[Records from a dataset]
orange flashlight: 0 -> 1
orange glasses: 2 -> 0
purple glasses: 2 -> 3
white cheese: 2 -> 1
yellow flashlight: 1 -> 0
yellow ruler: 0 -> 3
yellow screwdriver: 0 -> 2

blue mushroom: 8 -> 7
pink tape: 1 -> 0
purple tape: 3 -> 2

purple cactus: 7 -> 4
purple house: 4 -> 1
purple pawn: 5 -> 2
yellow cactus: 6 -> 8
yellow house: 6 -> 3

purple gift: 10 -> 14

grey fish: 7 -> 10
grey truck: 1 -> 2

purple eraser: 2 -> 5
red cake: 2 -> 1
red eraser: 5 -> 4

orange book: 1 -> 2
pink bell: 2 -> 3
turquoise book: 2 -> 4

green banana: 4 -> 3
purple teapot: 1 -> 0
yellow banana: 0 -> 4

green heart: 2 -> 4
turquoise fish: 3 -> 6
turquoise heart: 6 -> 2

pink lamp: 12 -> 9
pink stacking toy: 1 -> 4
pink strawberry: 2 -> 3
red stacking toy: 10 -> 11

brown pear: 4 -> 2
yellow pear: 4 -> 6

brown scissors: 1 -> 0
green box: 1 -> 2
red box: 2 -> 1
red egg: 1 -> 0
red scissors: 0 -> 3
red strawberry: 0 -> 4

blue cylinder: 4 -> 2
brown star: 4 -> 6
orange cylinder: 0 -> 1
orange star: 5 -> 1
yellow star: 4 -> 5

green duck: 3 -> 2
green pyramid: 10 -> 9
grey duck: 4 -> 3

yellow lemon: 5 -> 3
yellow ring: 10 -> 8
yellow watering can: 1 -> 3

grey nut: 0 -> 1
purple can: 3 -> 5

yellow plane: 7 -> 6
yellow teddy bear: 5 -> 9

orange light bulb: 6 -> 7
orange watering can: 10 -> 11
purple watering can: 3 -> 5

#### [Task to carry out]
Generate an exact reproduction of all entries.

#### [Exercise response]
orange flashlight: 0 -> 1
orange glasses: 2 -> 0
purple glasses: 2 -> 3
white cheese: 2 -> 1
yellow flashlight: 1 -> 0
yellow ruler: 0 -> 3
yellow screwdriver: 0 -> 2

blue mushroom: 8 -> 7
pink tape: 1 -> 0
purple tape: 3 -> 2

purple cactus: 7 -> 4
purple house: 4 -> 1
purple pawn: 5 -> 2
yellow cactus: 6 -> 8
yellow house: 6 -> 3

purple gift: 10 -> 14

grey fish: 7 -> 10
grey truck: 1 -> 2

purple eraser: 2 -> 5
red cake: 2 -> 1
red eraser: 5 -> 4

orange book: 1 -> 2
pink bell: 2 -> 3
turquoise book: 2 -> 4

green banana: 4 -> 3
purple teapot: 1 -> 0
yellow banana: 0 -> 4

green heart: 2 -> 4
turquoise fish: 3 -> 6
turquoise heart: 6 -> 2

pink lamp: 12 -> 9
pink stacking toy: 1 -> 4
pink strawberry: 2 -> 3
red stacking toy: 10 -> 11

brown pear: 4 -> 2
yellow pear: 4 -> 6

brown scissors: 1 -> 0
green box: 1 -> 2
red box: 2 -> 1
red egg: 1 -> 0
red scissors: 0 -> 3
red strawberry: 0 -> 4

blue cylinder: 4 -> 2
brown star: 4 -> 6
orange cylinder: 0 -> 1
orange star: 5 -> 1
yellow star: 4 -> 5

green duck: 3 -> 2
green pyramid: 10 -> 9
grey duck: 4 -> 3

yellow lemon: 5 -> 3
yellow ring: 10 -> 8
yellow watering can: 1 -> 3

grey nut: 0 -> 1
purple can: 3 -> 5

yellow plane: 7 -> 6
yellow teddy bear: 5 -> 9

orange light bulb: 6 -> 7
orange watering can: 10 -> 11
purple watering can: 3 -> 5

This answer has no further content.